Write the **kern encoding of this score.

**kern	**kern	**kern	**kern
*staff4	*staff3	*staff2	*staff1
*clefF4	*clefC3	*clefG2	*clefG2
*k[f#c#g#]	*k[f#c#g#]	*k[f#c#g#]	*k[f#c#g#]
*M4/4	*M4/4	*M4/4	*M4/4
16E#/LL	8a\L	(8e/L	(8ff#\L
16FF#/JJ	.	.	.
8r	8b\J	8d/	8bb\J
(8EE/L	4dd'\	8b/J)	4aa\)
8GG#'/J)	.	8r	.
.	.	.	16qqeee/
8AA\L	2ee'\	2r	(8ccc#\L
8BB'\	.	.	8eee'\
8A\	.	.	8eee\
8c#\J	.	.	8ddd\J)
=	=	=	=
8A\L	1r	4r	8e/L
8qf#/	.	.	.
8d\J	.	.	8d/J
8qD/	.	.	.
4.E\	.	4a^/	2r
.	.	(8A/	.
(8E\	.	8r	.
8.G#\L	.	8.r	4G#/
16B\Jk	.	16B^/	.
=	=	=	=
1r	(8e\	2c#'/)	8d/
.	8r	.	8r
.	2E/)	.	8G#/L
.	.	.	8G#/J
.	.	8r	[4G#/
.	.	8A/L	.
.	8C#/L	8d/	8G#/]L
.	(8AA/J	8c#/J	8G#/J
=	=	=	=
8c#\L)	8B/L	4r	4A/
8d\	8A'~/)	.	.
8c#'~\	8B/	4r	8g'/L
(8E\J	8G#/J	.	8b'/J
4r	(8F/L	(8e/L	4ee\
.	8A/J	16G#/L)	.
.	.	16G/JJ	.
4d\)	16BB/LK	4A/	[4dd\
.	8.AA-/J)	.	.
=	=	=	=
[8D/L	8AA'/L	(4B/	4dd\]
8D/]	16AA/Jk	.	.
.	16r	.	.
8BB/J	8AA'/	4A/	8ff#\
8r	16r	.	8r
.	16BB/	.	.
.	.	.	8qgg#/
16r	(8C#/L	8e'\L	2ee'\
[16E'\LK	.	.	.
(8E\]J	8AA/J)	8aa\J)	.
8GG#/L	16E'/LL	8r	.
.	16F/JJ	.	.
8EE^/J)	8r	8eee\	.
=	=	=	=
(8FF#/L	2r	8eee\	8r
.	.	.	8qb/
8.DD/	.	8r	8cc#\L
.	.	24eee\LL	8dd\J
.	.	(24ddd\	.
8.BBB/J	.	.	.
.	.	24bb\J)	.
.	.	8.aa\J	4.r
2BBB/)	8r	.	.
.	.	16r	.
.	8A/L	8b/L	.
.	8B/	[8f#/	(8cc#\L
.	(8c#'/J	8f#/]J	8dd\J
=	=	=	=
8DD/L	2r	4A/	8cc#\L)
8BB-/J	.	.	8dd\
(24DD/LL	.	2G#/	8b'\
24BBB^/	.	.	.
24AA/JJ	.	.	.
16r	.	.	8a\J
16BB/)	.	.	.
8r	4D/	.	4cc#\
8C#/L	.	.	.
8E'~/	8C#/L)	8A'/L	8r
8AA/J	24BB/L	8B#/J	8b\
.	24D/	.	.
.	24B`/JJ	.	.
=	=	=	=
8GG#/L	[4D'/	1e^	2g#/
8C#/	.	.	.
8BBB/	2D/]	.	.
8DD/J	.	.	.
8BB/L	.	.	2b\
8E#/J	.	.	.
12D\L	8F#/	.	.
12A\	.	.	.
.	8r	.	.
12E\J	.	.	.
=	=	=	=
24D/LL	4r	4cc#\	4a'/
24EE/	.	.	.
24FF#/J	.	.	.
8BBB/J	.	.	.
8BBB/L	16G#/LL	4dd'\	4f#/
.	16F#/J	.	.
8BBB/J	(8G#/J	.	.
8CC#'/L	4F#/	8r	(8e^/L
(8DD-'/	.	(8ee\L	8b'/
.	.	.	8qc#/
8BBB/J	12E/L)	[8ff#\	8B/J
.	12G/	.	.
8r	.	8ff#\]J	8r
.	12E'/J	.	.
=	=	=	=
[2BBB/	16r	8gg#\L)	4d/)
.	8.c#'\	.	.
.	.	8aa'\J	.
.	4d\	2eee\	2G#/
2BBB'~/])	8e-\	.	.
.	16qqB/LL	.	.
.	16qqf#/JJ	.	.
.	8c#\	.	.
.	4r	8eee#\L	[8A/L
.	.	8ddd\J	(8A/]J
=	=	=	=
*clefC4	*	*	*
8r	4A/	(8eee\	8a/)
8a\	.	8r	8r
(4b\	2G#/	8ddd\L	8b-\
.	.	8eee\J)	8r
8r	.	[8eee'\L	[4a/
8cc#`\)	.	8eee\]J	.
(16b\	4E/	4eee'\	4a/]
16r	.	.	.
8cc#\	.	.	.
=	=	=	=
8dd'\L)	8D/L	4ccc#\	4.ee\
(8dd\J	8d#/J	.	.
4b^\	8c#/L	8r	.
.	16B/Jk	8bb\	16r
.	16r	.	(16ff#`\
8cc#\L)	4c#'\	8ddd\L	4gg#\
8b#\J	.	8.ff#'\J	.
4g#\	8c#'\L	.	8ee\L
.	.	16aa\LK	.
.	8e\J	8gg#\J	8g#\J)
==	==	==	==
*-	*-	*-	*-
...
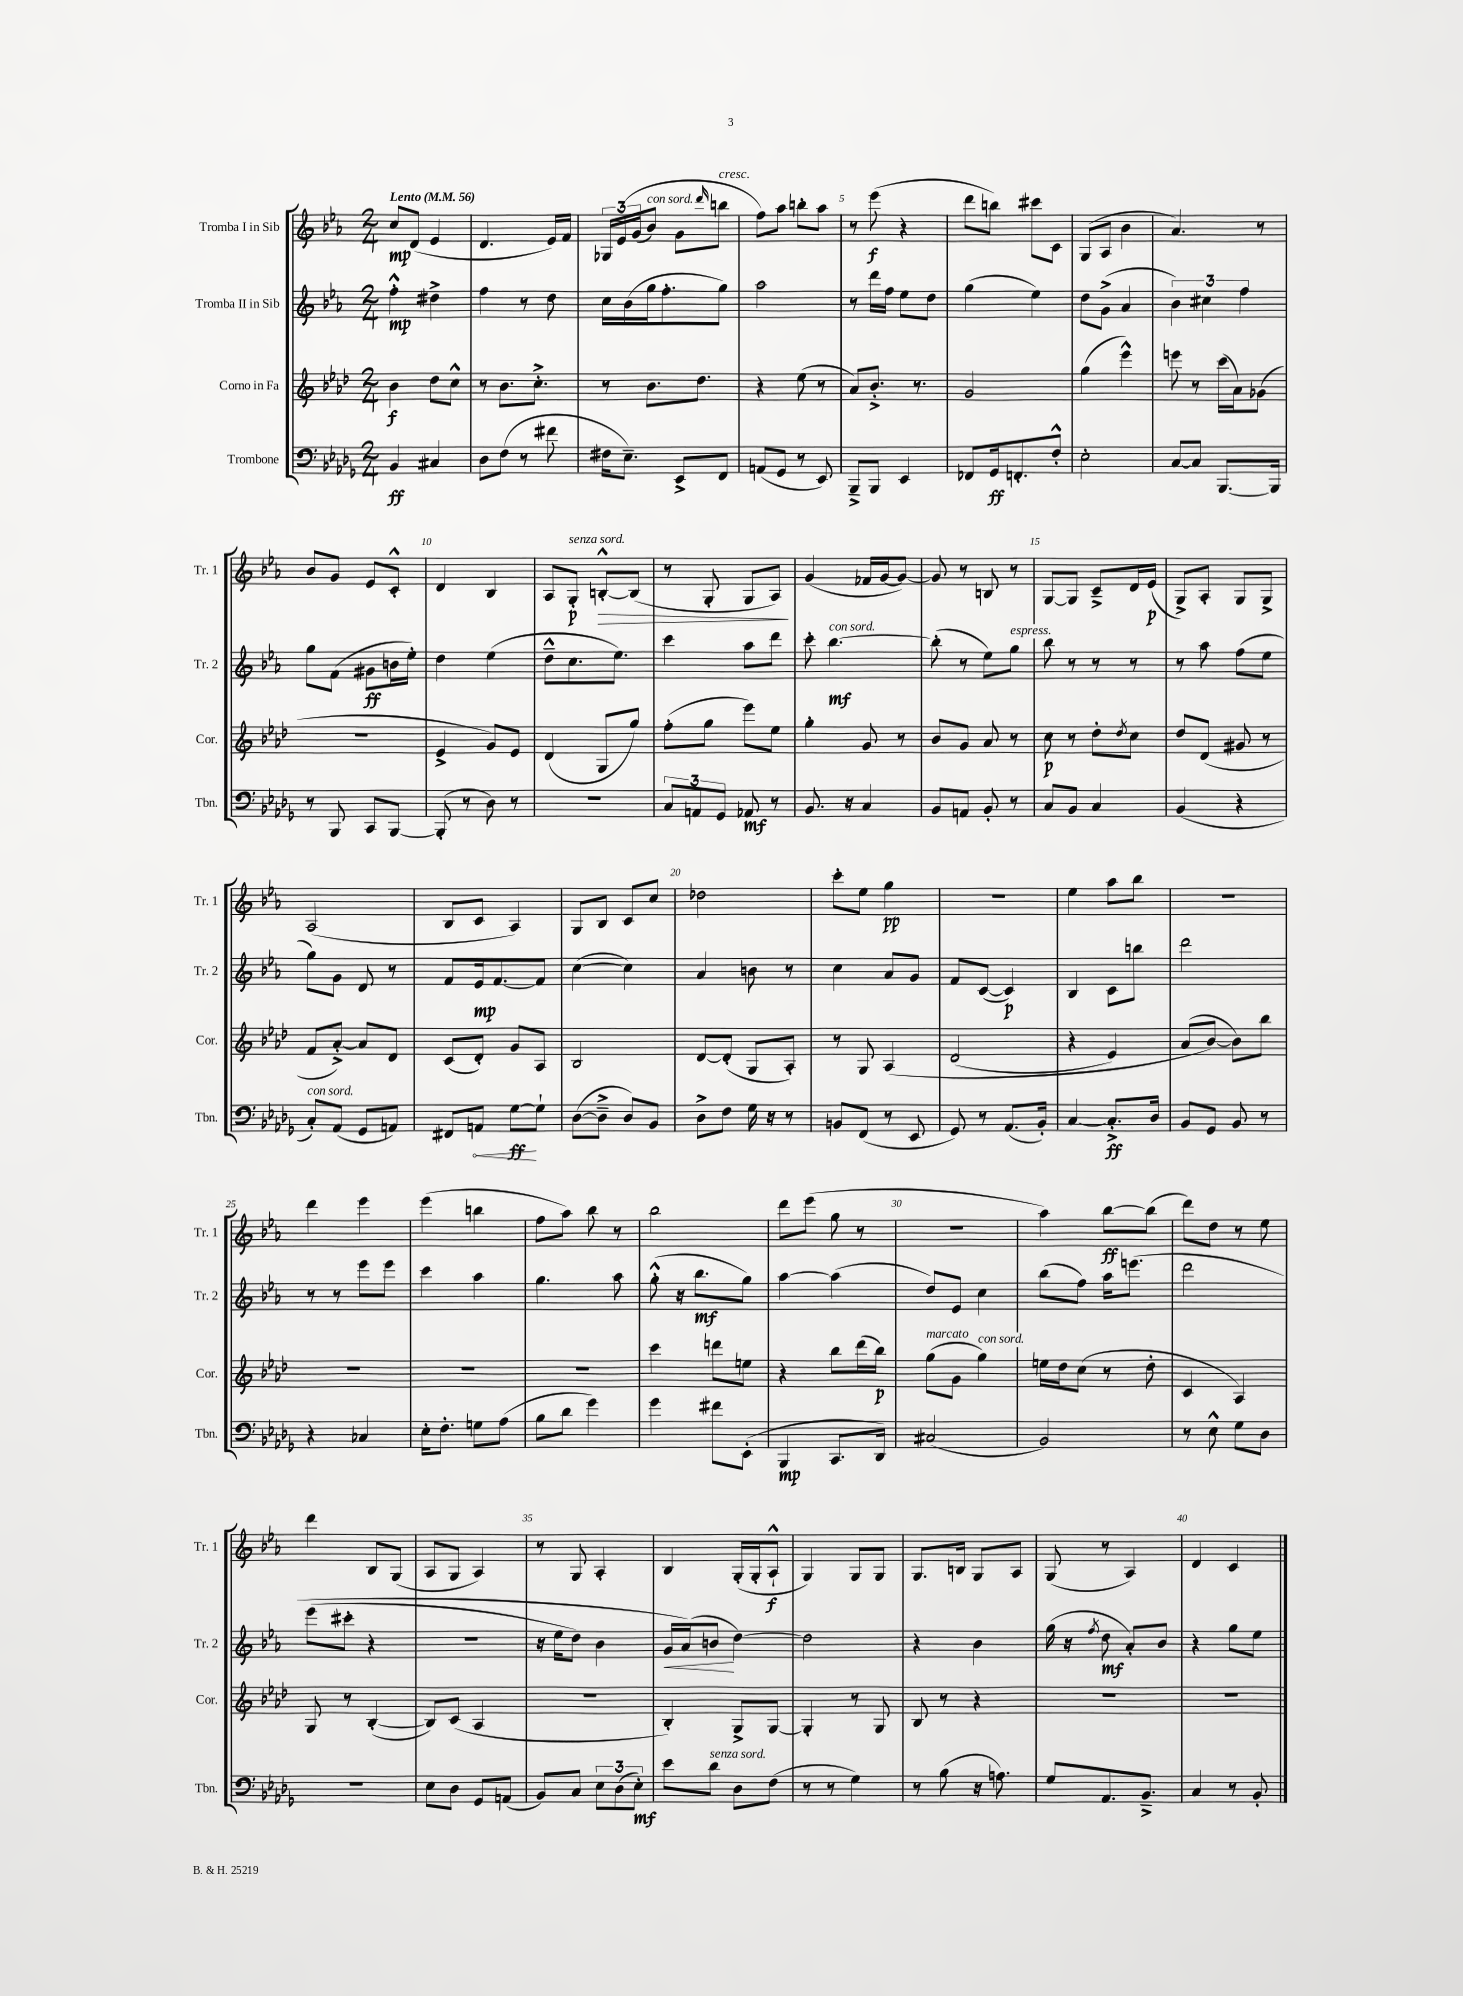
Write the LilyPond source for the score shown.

> [Problem description]
Find each line in the material above that contains the word "Write" and copy those lines out. Treat uppercase and lowercase as different.

> [Response below]
Write the **kern encoding of this score.
Write the LilyPond source for the score shown.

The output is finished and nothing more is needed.